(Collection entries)
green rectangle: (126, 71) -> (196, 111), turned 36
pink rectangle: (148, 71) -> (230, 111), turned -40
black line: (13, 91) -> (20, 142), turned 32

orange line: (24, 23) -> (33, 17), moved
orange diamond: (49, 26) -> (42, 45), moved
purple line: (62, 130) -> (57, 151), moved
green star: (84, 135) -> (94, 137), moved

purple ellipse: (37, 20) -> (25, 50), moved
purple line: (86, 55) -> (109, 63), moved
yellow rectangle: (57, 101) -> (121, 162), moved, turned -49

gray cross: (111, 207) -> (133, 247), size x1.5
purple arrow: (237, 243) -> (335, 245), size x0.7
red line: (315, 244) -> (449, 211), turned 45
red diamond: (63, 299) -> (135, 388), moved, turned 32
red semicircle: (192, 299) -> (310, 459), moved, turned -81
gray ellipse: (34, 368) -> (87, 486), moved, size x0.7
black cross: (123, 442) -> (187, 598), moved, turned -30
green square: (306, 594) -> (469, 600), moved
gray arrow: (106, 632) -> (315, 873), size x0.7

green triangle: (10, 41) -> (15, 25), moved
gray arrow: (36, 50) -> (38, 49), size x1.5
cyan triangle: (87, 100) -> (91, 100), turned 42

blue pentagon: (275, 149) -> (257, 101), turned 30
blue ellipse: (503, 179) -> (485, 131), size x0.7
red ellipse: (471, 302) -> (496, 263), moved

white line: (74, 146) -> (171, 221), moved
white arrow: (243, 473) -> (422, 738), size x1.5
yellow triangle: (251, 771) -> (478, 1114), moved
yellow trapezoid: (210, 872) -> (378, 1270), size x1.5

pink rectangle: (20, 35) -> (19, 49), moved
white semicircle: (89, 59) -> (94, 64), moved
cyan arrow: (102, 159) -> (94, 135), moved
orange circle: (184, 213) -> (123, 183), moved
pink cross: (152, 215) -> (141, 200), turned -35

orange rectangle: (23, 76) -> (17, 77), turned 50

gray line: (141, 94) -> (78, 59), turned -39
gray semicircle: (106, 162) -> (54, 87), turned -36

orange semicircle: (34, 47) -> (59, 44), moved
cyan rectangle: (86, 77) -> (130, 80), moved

== Work item ==
Every line in the records that holds the word "orange" should be copied into the answer.

== Response area ==
orange line: (24, 23) -> (33, 17), moved
orange diamond: (49, 26) -> (42, 45), moved
orange circle: (184, 213) -> (123, 183), moved
orange rectangle: (23, 76) -> (17, 77), turned 50
orange semicircle: (34, 47) -> (59, 44), moved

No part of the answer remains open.